Extracted records:
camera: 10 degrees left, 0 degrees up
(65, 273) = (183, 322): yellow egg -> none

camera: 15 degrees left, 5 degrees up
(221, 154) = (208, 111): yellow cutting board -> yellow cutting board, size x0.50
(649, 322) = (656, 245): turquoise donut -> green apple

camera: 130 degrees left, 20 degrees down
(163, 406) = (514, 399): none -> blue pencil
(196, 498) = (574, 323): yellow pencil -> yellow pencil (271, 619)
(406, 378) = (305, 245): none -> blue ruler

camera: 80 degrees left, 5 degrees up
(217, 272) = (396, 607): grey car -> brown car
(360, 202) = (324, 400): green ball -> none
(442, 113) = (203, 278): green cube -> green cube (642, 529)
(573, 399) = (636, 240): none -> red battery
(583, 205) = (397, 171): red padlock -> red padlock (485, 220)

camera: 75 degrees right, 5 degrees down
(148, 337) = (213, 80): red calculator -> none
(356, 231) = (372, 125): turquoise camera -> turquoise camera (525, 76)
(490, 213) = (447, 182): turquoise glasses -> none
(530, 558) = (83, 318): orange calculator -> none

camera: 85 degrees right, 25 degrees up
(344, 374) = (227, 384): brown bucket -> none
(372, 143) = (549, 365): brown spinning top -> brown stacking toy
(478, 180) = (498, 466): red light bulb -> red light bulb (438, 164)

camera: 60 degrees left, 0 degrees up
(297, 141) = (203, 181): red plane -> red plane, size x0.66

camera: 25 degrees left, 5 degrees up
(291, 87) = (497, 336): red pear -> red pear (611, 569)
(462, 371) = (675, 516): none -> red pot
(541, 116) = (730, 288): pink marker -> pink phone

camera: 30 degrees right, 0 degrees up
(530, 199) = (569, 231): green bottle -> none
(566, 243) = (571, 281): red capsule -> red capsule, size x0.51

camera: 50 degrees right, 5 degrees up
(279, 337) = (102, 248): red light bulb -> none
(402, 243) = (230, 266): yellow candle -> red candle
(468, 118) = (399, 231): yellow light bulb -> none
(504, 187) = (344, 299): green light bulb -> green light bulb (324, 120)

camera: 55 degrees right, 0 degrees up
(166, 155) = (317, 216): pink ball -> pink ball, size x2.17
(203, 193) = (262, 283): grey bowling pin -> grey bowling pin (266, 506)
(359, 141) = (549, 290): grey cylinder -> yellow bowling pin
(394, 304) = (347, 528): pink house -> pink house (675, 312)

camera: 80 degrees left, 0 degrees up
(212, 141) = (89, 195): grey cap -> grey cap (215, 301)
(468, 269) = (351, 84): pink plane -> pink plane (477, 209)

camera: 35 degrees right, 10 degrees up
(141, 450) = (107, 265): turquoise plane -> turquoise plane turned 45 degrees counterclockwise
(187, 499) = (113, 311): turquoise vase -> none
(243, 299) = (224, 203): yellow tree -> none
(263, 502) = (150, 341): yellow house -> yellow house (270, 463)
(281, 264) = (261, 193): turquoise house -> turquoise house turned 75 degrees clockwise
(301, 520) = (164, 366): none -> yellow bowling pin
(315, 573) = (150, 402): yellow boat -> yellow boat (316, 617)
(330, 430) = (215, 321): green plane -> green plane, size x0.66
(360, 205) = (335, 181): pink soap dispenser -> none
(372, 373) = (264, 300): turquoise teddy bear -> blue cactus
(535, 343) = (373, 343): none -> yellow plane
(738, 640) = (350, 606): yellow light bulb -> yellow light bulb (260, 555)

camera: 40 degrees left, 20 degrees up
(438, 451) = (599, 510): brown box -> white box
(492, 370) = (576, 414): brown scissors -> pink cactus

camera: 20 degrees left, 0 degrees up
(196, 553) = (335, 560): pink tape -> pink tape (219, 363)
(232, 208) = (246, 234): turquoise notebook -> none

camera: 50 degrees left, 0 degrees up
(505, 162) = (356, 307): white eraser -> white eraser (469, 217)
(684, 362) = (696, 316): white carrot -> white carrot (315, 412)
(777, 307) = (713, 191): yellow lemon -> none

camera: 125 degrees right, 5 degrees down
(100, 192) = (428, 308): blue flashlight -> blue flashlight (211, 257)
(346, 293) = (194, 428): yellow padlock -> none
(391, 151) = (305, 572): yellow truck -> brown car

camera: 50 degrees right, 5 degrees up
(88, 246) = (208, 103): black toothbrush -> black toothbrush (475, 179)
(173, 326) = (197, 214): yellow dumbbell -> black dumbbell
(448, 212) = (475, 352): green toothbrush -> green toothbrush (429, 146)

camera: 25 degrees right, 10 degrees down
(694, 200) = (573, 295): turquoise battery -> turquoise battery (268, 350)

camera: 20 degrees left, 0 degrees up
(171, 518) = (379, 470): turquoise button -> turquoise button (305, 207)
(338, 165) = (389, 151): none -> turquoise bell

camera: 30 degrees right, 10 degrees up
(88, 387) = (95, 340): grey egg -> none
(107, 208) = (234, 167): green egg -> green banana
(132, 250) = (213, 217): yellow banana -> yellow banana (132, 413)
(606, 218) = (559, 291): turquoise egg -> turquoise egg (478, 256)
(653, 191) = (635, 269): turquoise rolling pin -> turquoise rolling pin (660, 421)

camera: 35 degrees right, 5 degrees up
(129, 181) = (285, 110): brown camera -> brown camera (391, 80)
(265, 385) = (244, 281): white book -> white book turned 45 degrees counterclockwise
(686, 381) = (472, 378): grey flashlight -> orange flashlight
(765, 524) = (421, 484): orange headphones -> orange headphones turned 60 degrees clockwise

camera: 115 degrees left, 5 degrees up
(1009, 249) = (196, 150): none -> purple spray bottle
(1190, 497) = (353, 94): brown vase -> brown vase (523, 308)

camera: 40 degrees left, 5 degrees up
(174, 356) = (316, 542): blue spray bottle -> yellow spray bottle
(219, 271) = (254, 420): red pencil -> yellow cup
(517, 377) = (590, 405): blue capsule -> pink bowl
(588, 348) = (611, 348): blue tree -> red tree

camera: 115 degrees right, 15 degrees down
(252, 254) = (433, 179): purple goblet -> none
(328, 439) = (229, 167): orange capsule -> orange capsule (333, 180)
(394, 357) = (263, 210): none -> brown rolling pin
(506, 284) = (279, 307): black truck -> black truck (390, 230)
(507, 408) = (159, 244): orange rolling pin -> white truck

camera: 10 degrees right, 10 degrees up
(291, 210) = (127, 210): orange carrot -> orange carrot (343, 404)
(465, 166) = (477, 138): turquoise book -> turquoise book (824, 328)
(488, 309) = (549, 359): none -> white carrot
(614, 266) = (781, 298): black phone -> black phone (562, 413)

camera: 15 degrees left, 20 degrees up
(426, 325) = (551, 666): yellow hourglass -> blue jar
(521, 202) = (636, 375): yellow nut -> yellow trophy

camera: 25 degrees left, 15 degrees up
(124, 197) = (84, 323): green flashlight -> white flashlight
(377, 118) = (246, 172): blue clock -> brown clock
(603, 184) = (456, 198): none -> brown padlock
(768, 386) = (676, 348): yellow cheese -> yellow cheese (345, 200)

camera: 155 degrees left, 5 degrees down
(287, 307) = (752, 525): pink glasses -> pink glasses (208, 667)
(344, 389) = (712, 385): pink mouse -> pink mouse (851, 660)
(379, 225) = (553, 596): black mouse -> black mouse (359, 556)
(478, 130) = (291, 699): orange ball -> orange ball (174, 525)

Instructions for the task:
Wherever the word "padlock" occurs in the data above, copy the line it sits in.

Reply to the exercise:
(583, 205) = (397, 171): red padlock -> red padlock (485, 220)
(346, 293) = (194, 428): yellow padlock -> none
(603, 184) = (456, 198): none -> brown padlock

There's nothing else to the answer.